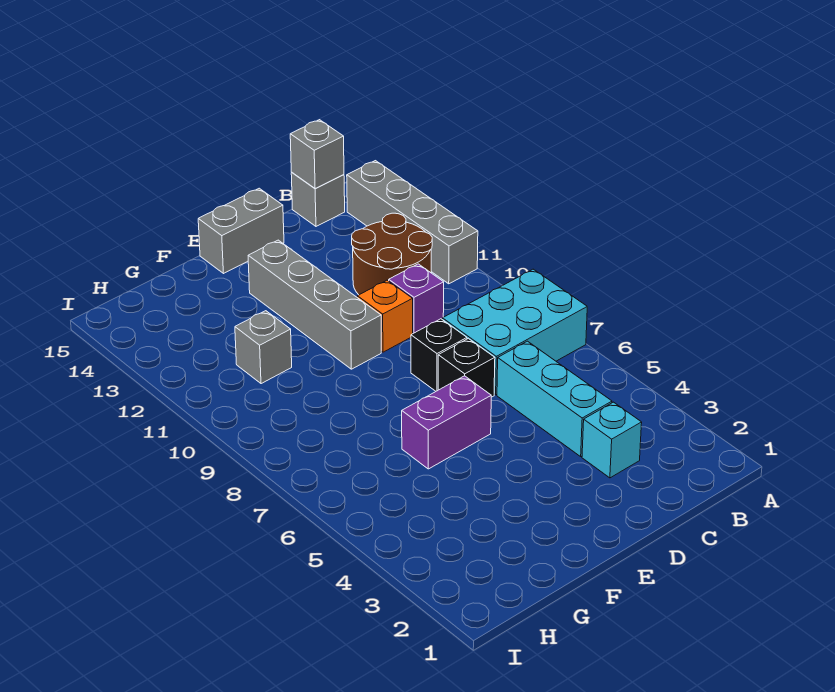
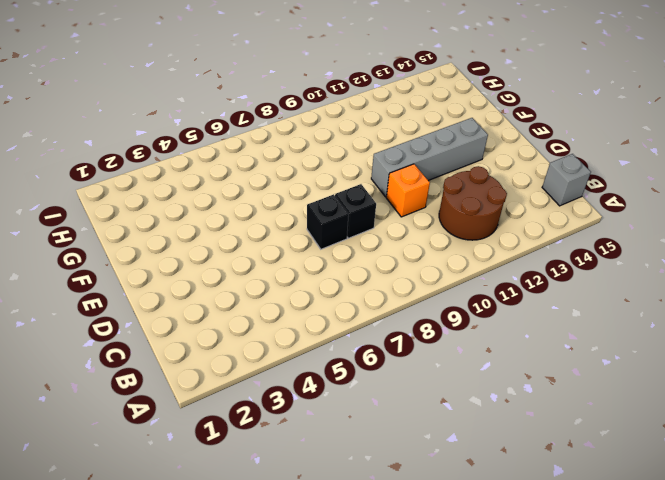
none -> cyan 2x3 brick [442,269,587,395]
none -> grey 1x4 brick [347,161,478,284]
none -> cyan 1x1 brick [582,402,642,478]

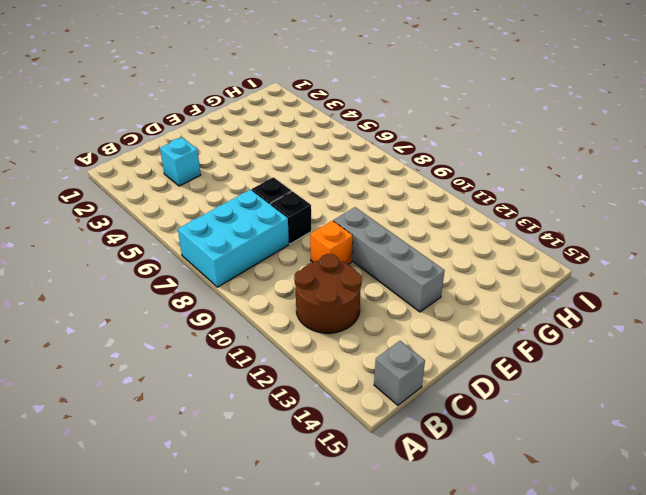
none -> grey 1x4 brick [347,161,478,284]
none -> cyan 1x3 brick [497,341,612,456]
none -> purple 1x1 brick [389,264,444,333]

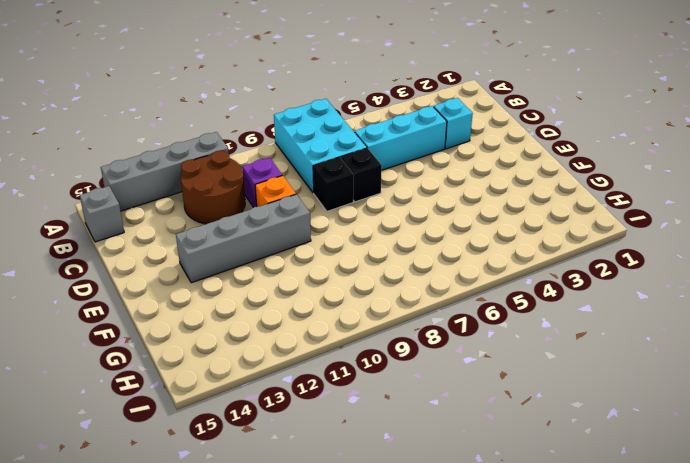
none -> grey 1x2 brick [198,188,284,273]
none -> purple 1x2 brick [402,376,491,469]
none -> grey 1x1 brick [235,311,292,384]

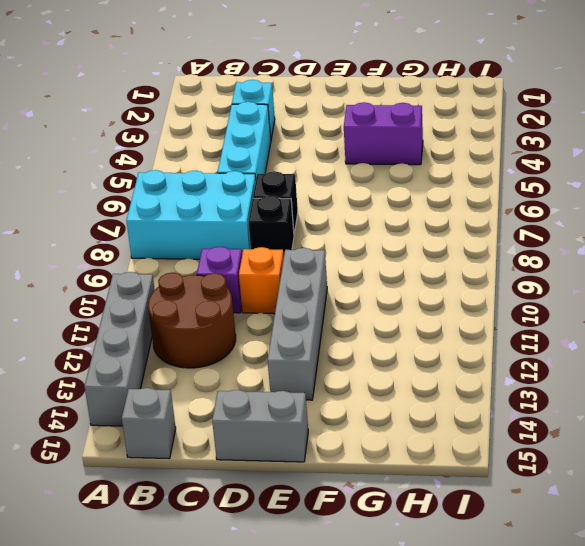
purple 1x2 brick [344,102,423,165] -> purple 1x2 brick moved to [402,376,491,469]
none -> grey 1x1 brick [235,311,292,384]
none -> grey 1x1 brick [290,120,344,189]

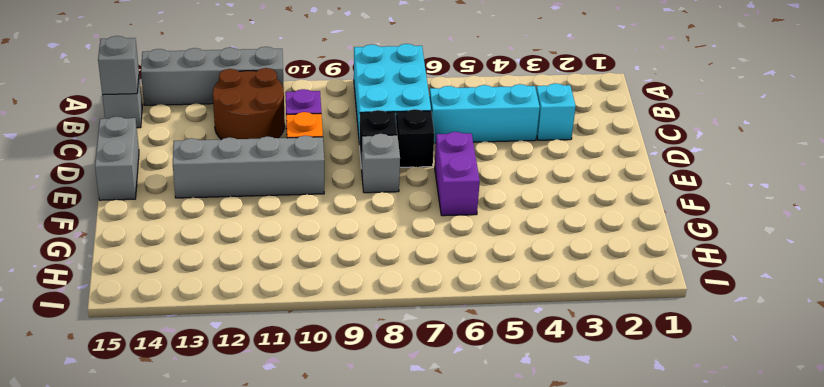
grey 1x1 brick [362,134,400,193] -> grey 1x1 brick moved to [235,311,292,384]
■ ■ ■
** PROBLEM REQUIREMENTS **
Set down the full listing above with its wording unchanged. Leave out its images.

** SOLUTION TO THIS PROBLEM **
none -> cyan 2x3 brick [442,269,587,395]
none -> grey 1x4 brick [347,161,478,284]
none -> cyan 1x1 brick [582,402,642,478]

none -> grey 1x4 brick [347,161,478,284]
none -> cyan 1x3 brick [497,341,612,456]
none -> purple 1x1 brick [389,264,444,333]

none -> grey 1x2 brick [198,188,284,273]
none -> purple 1x2 brick [402,376,491,469]
none -> grey 1x1 brick [235,311,292,384]

purple 1x2 brick [344,102,423,165] -> purple 1x2 brick moved to [402,376,491,469]
none -> grey 1x1 brick [235,311,292,384]
none -> grey 1x1 brick [290,120,344,189]

grey 1x1 brick [362,134,400,193] -> grey 1x1 brick moved to [235,311,292,384]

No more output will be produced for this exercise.